**TASK INSTRUCTIONS**
Everything in the entries is to be written out exactly, except for the pictures.

**EXERCISE DATA**
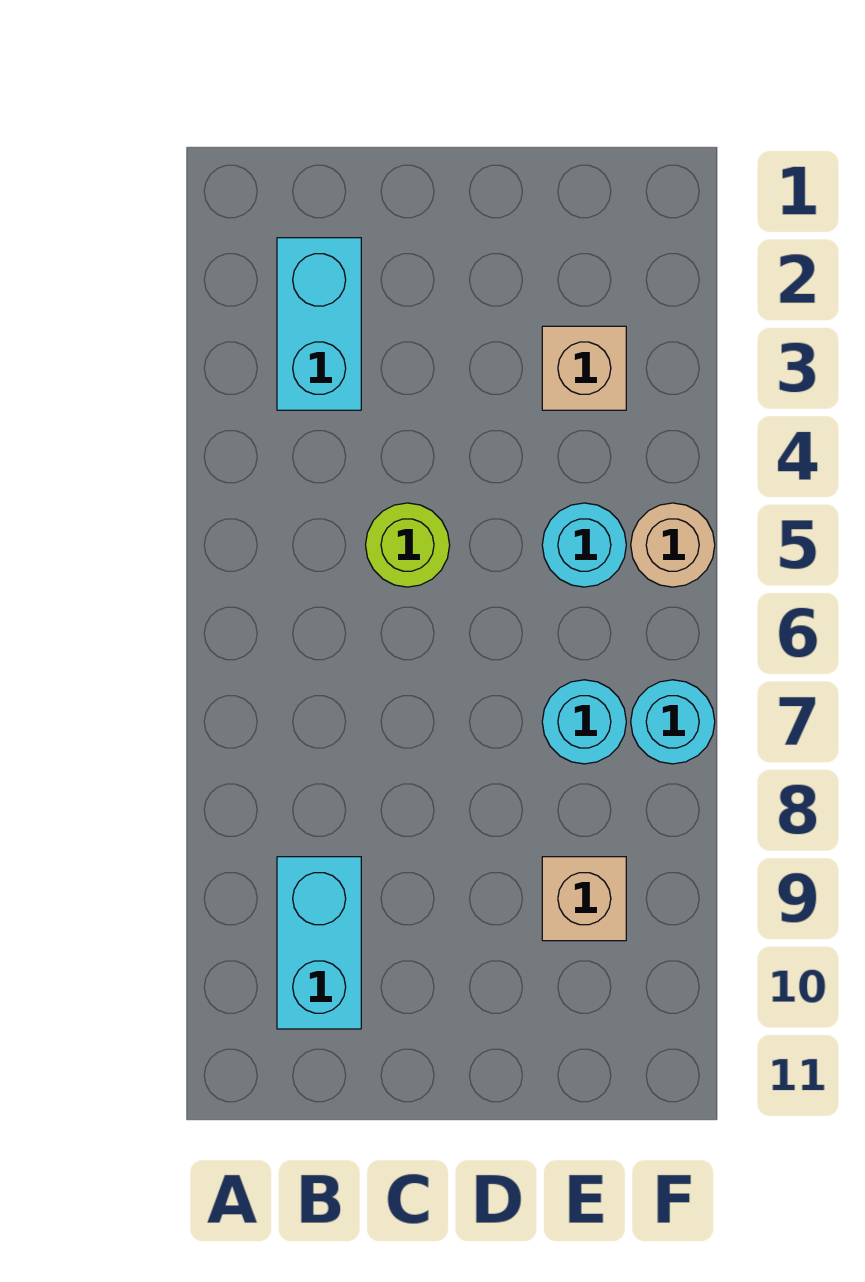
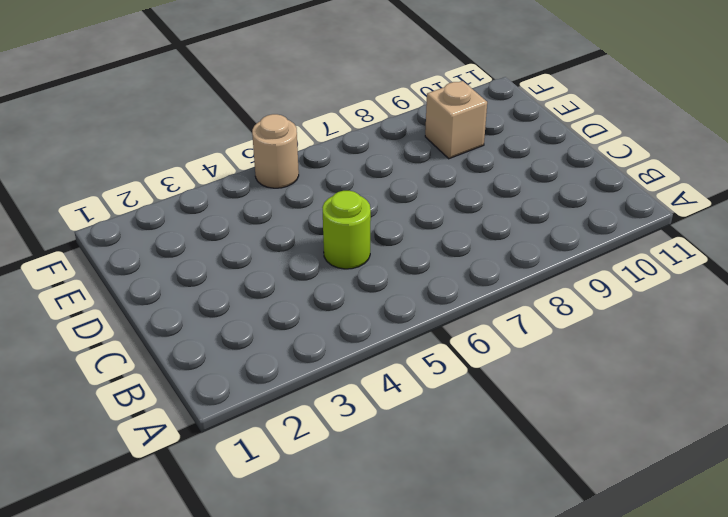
none -> cyan brick B2:B3 level 1
none -> cyan brick B9:B10 level 1

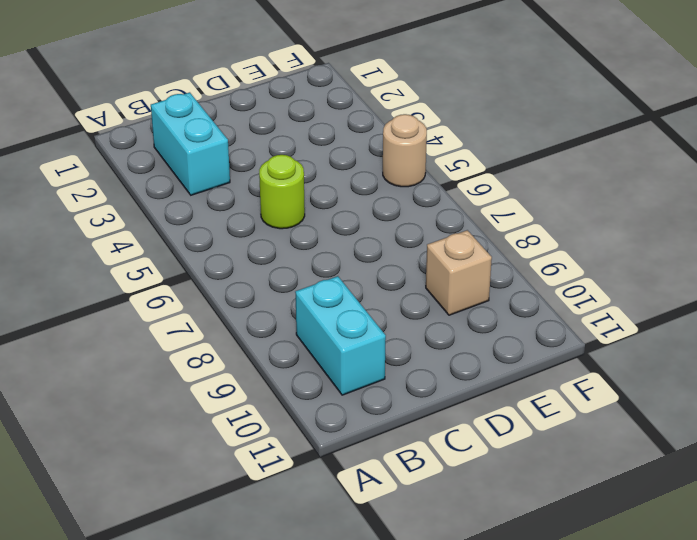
none -> tan brick E3 level 1
none -> cyan round brick E5 level 1

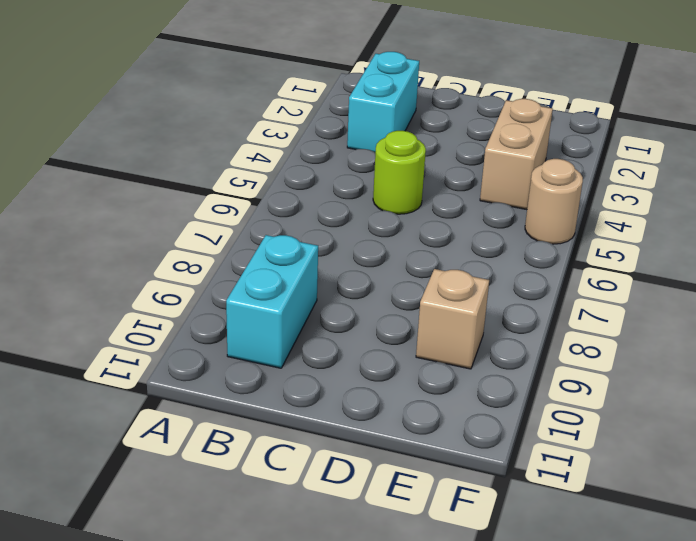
tan brick E3:E4 level 1 -> tan brick E3 level 1
none -> cyan round brick E5 level 1
none -> cyan round brick E7 level 1

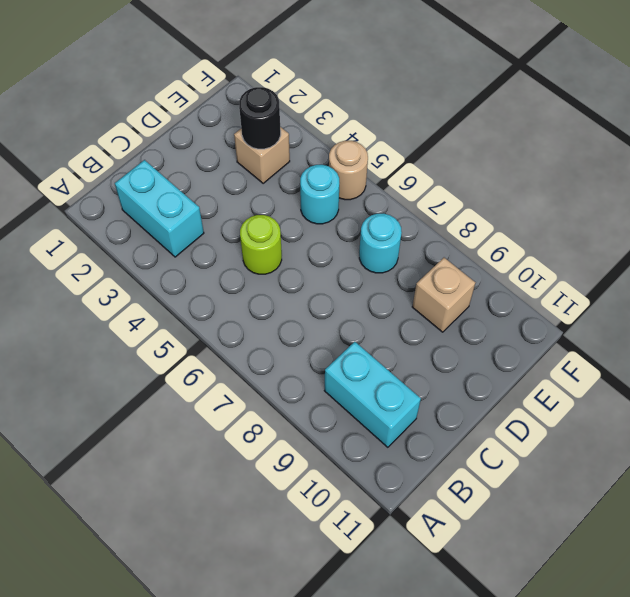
black round brick E3 level 2 -> none
none -> cyan round brick F7 level 1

**RESPONSE TO THE EXERCISE**
none -> cyan brick B2:B3 level 1
none -> cyan brick B9:B10 level 1

none -> tan brick E3 level 1
none -> cyan round brick E5 level 1

tan brick E3:E4 level 1 -> tan brick E3 level 1
none -> cyan round brick E5 level 1
none -> cyan round brick E7 level 1

black round brick E3 level 2 -> none
none -> cyan round brick F7 level 1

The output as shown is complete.